→ **TASK TO CARRY OUT**: Return all entries word for word, but drop any images.
[DATASET RECORDS]
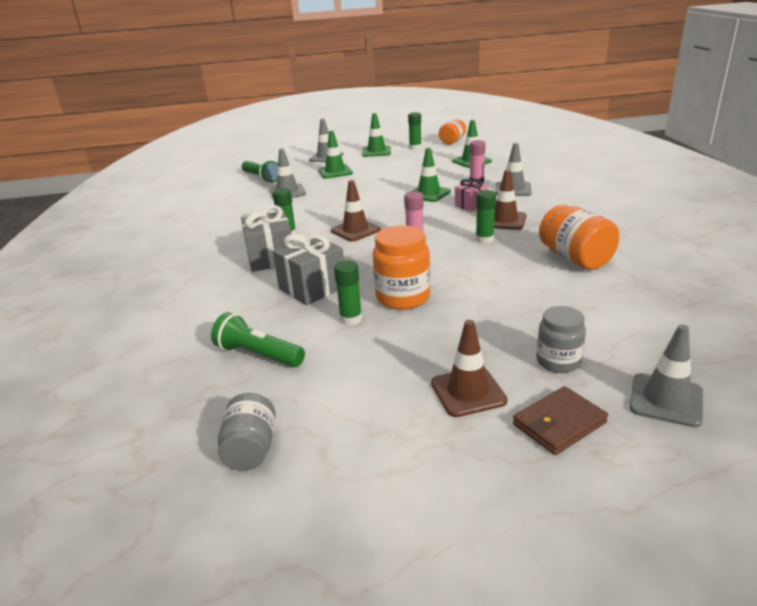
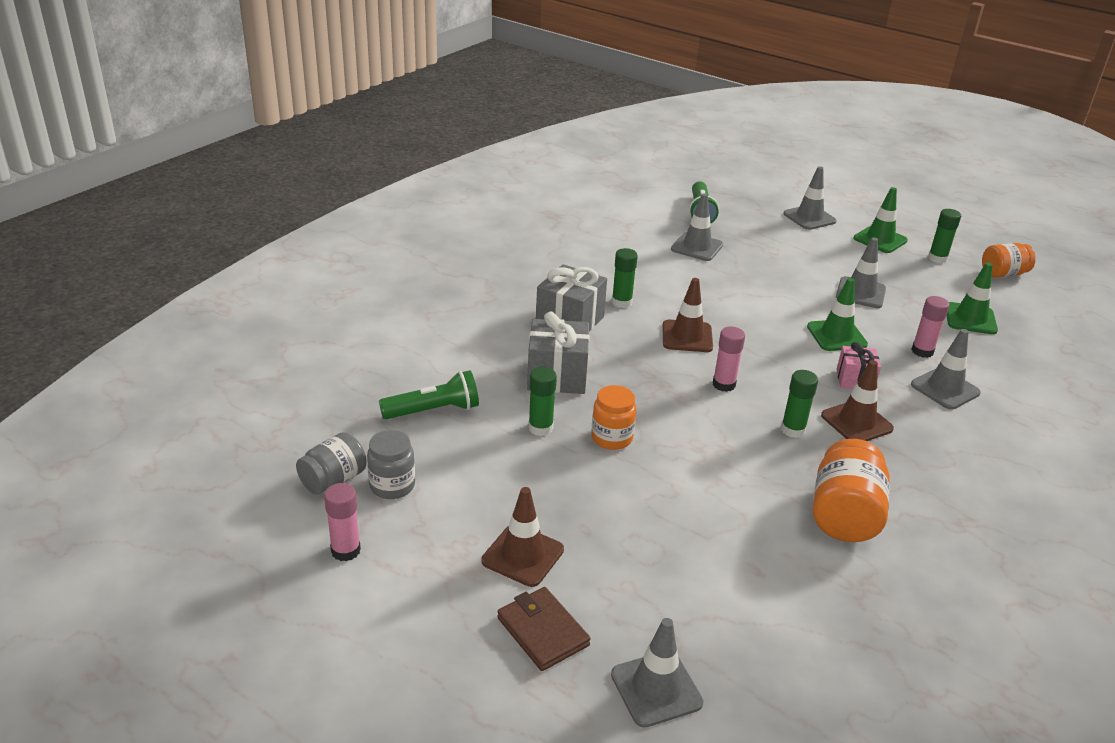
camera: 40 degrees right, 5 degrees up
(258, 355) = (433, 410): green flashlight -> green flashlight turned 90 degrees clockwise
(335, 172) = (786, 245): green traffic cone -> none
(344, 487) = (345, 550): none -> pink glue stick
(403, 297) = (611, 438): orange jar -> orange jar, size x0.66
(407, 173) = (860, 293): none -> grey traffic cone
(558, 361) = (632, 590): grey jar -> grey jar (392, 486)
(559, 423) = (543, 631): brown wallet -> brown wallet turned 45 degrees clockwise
[/DATASET RECORDS]
→ **ANSWER FOR THE TASK**:
camera: 40 degrees right, 5 degrees up
(258, 355) = (433, 410): green flashlight -> green flashlight turned 90 degrees clockwise
(335, 172) = (786, 245): green traffic cone -> none
(344, 487) = (345, 550): none -> pink glue stick
(403, 297) = (611, 438): orange jar -> orange jar, size x0.66
(407, 173) = (860, 293): none -> grey traffic cone
(558, 361) = (632, 590): grey jar -> grey jar (392, 486)
(559, 423) = (543, 631): brown wallet -> brown wallet turned 45 degrees clockwise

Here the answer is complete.